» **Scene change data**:

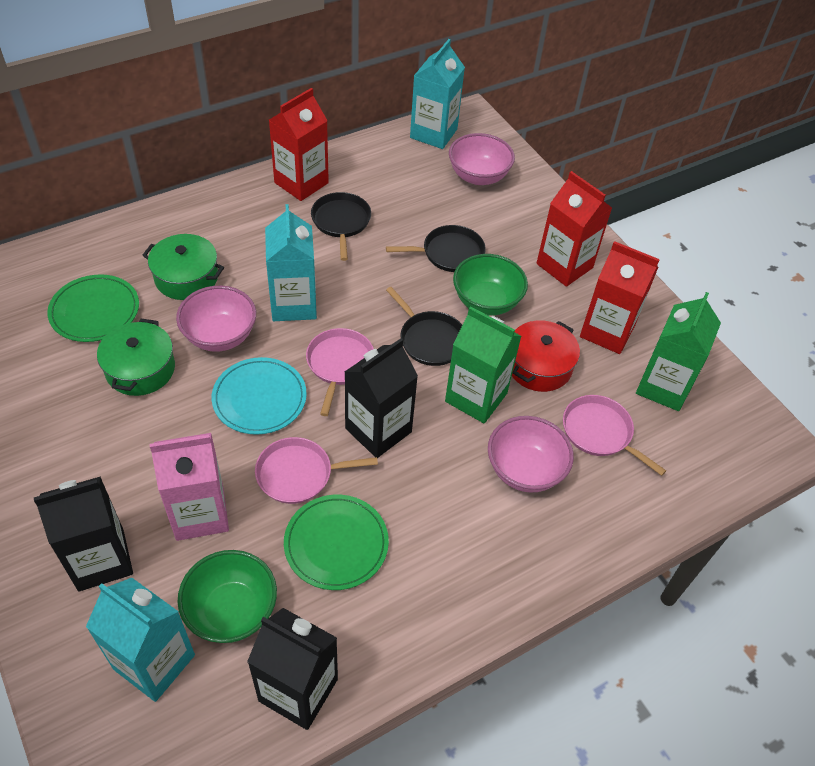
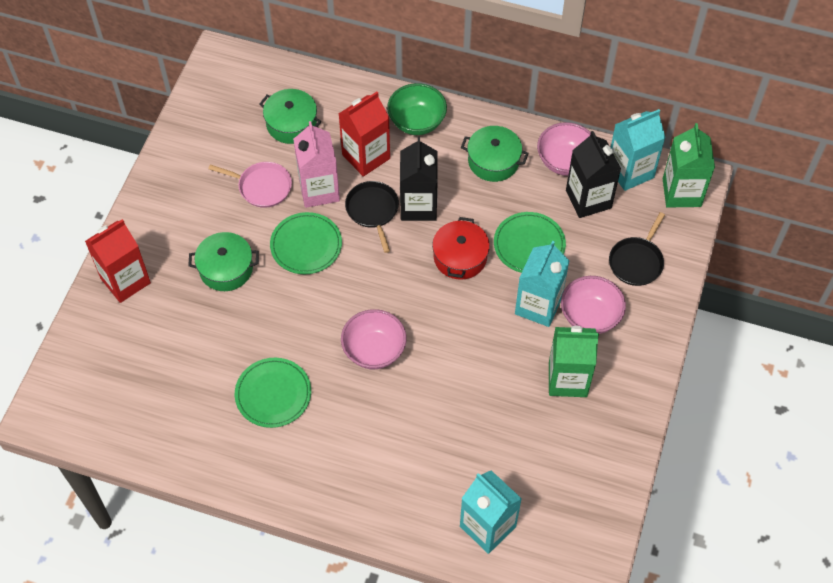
black carton: 3 -> 2
black pan: 3 -> 2
green bowl: 2 -> 1
green plate: 2 -> 3
green pot: 2 -> 3
pink pan: 3 -> 1
red carton: 3 -> 2
turquoise plate: 1 -> 0

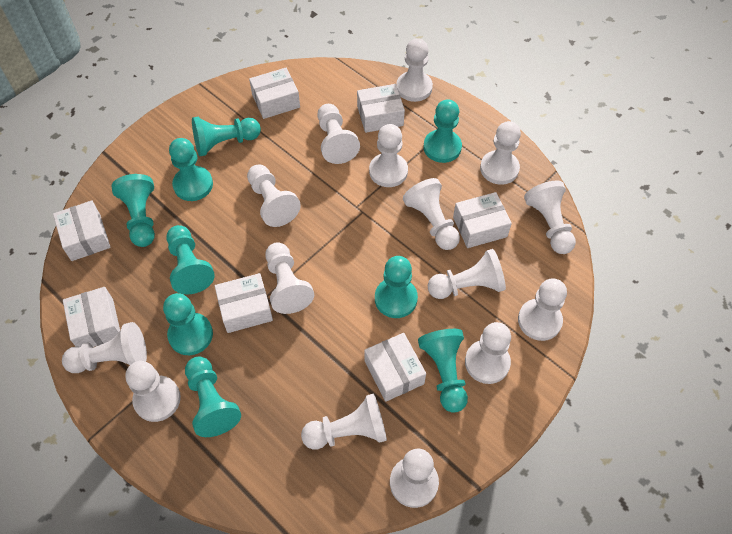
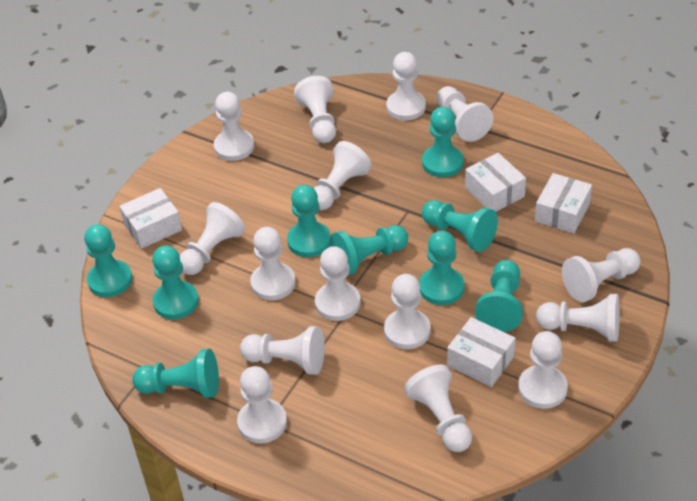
white box: 7 -> 4

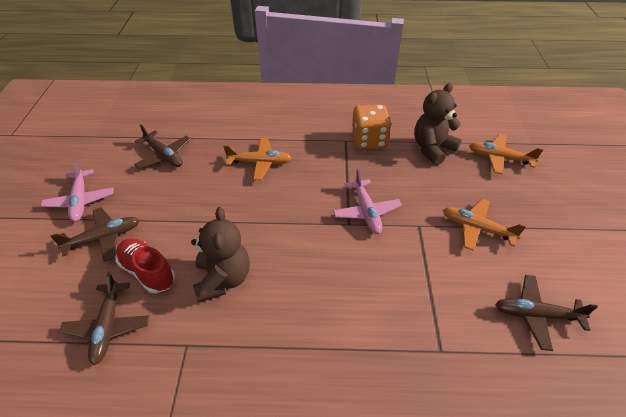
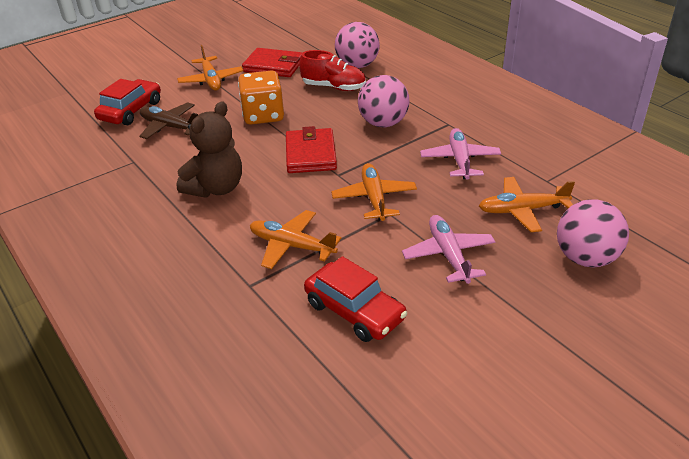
brown plane: 4 -> 1
brown teddy bear: 2 -> 1
orange plane: 3 -> 4
pink ball: 0 -> 3
red car: 0 -> 2
red wallet: 0 -> 2

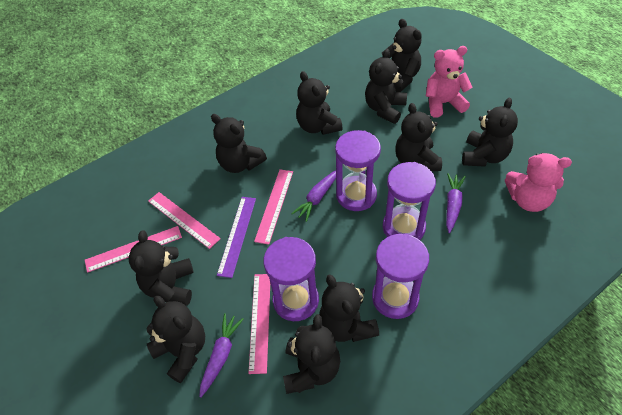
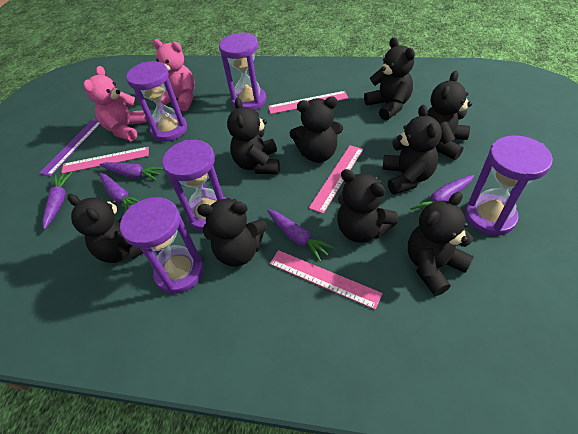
black teddy bear: 10 -> 9
purple carrot: 3 -> 5
purple hourglass: 4 -> 5

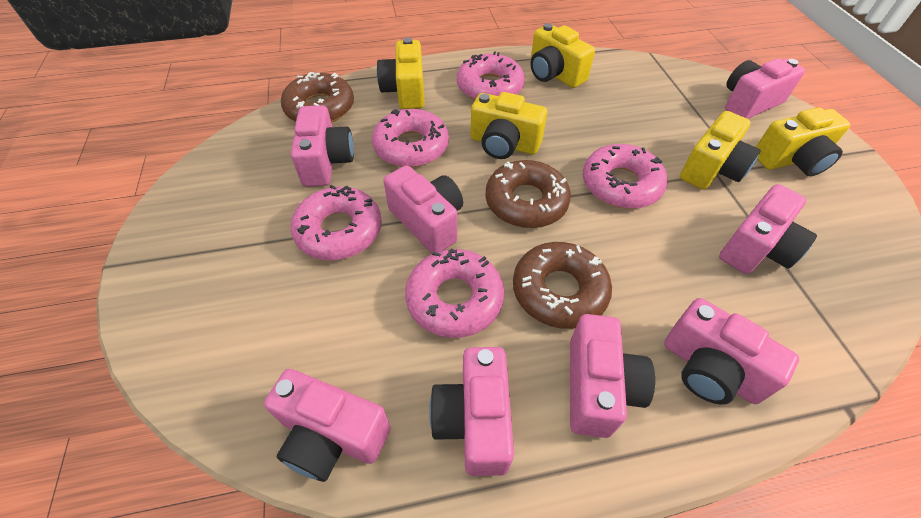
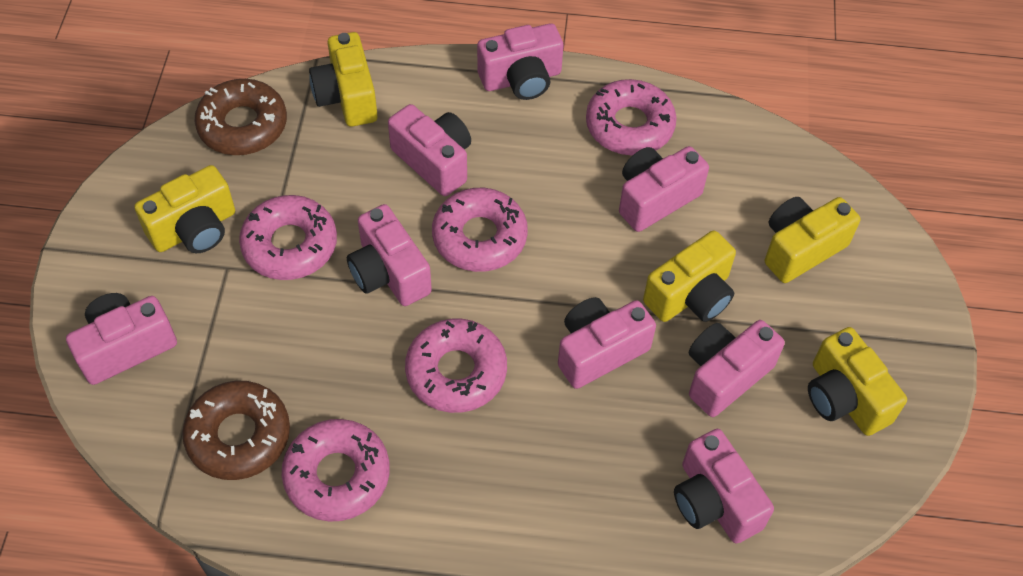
brown donut: 3 -> 2

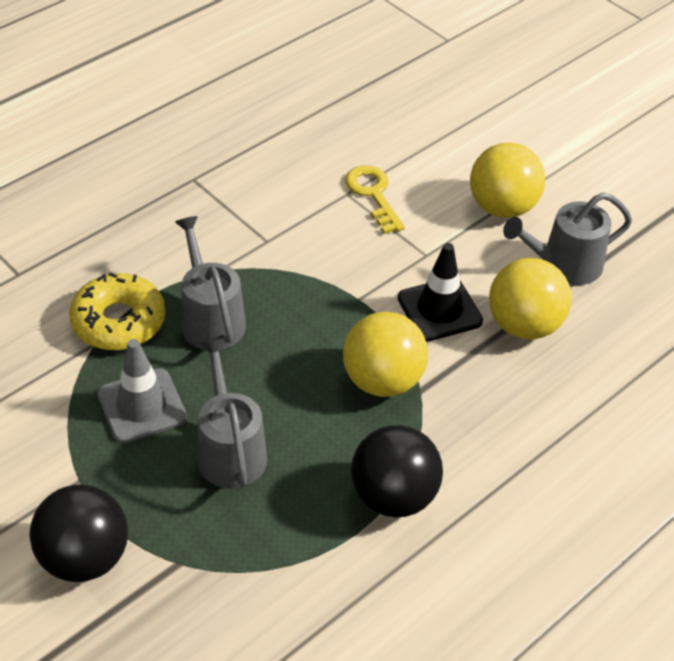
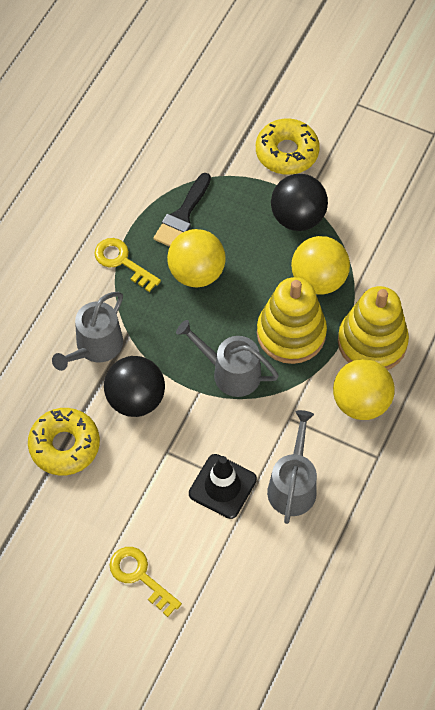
black brush: 0 -> 1
grey traffic cone: 1 -> 0
yellow donut: 1 -> 2
yellow key: 1 -> 2
yellow stacking toy: 0 -> 2

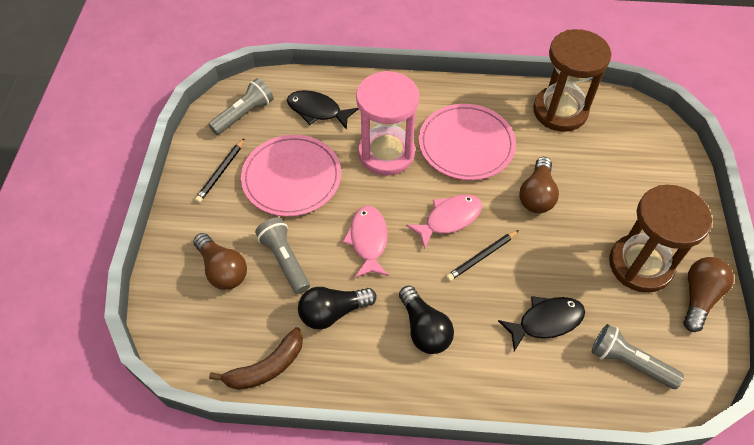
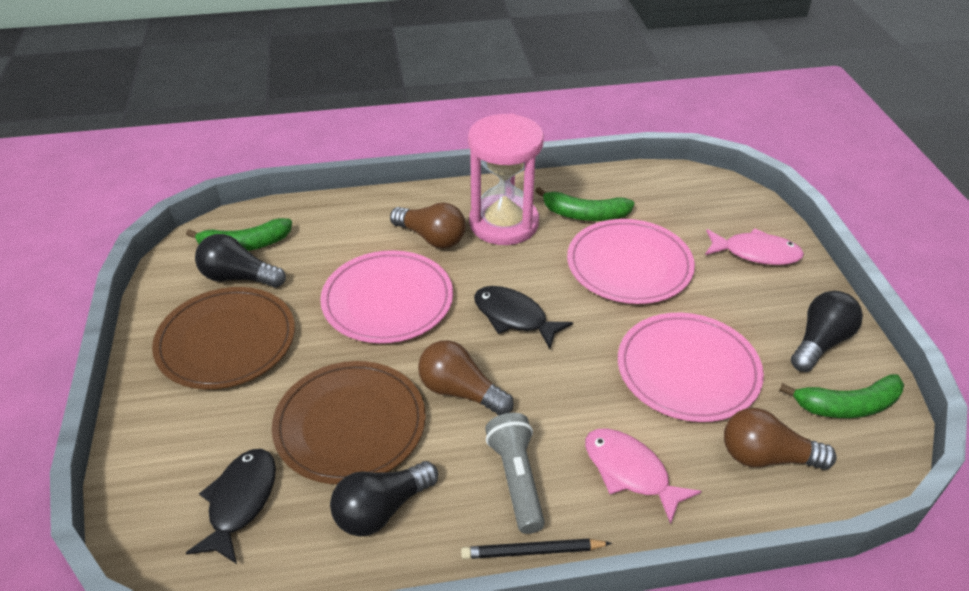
black light bulb: 2 -> 3
black pencil: 2 -> 1
brown banana: 1 -> 0
brown hourglass: 2 -> 0
brown plate: 0 -> 2
green banana: 0 -> 3
grey flashlight: 3 -> 1
pink plate: 2 -> 3

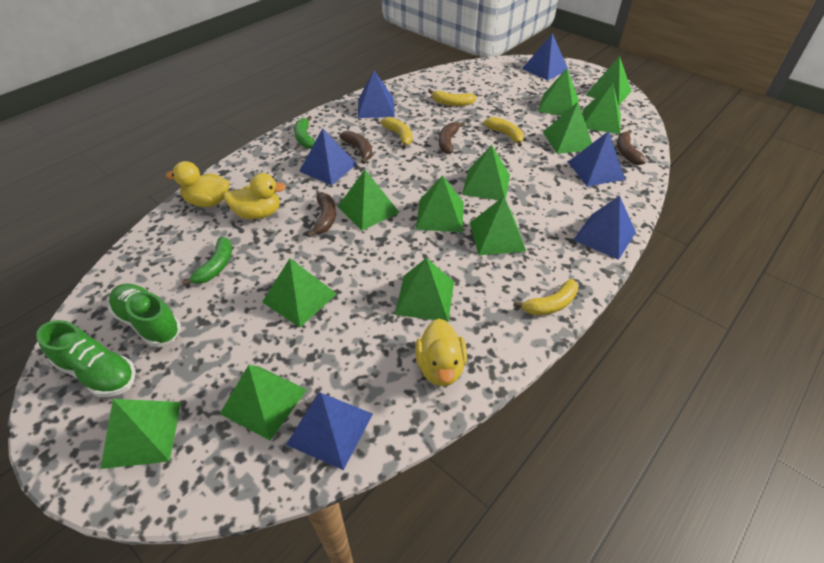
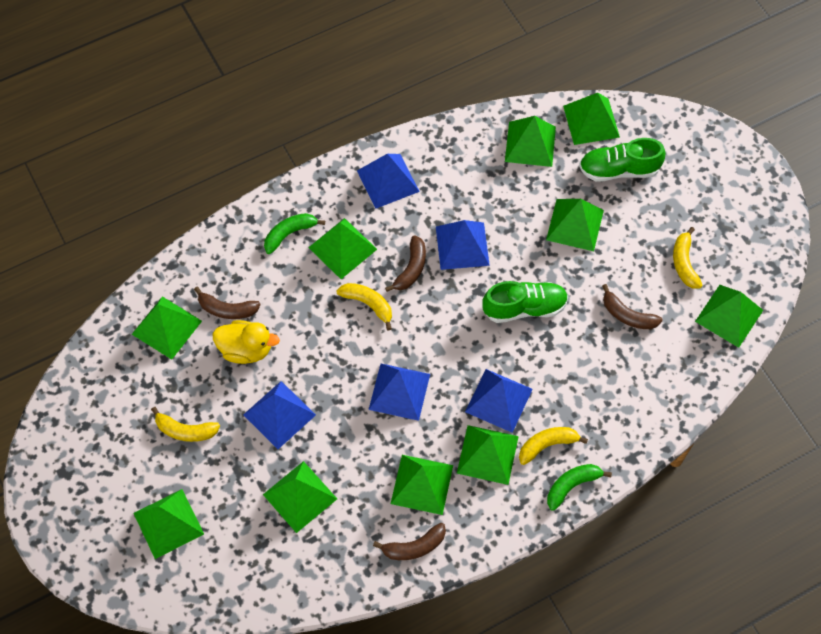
blue pyramid: 6 -> 5
green pyramid: 12 -> 10
yellow duck: 3 -> 1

» **WHAT THE EXERCISE ASKS**: Each line of the data that includes "hourglass" should be copied.

» **SOLUTION**:
purple hourglass: 4 -> 5
brown hourglass: 2 -> 0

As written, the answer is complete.